Leaving the pictures aside, transcribe every line below exactly.

- _Data_:
'''
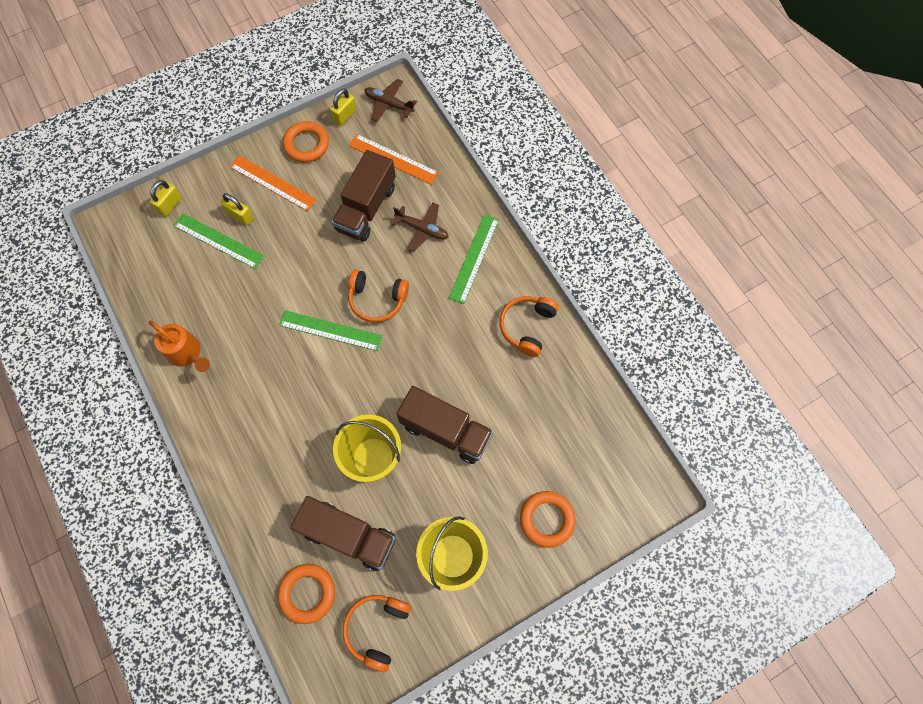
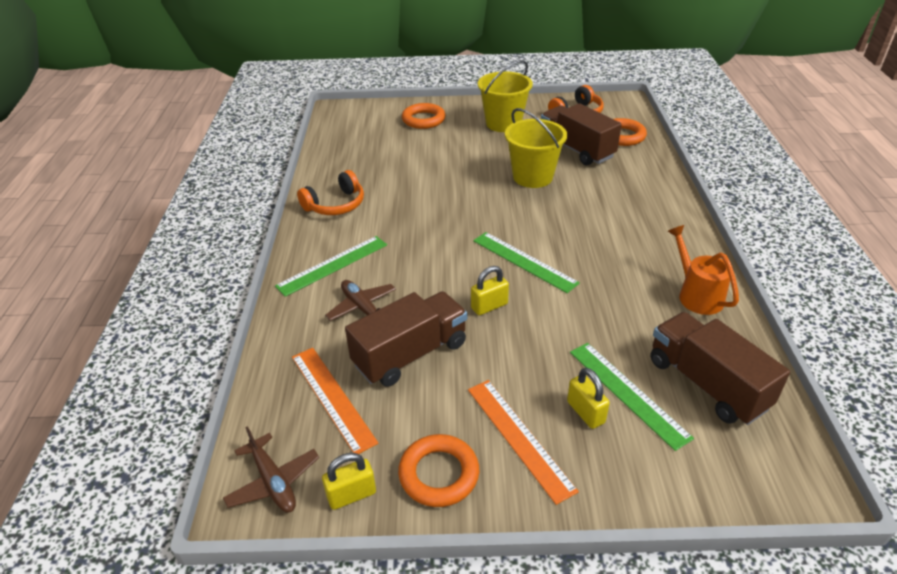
camera: 150 degrees left, 30 degrees down
(170, 205) = (694, 473): yellow padlock -> yellow padlock (489, 306)
(377, 300) = (459, 268): orange headphones -> none
(445, 430) = (461, 173): brown truck -> brown truck (706, 384)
'''
- _Solution below_:
camera: 150 degrees left, 30 degrees down
(170, 205) = (694, 473): yellow padlock -> yellow padlock (489, 306)
(377, 300) = (459, 268): orange headphones -> none
(445, 430) = (461, 173): brown truck -> brown truck (706, 384)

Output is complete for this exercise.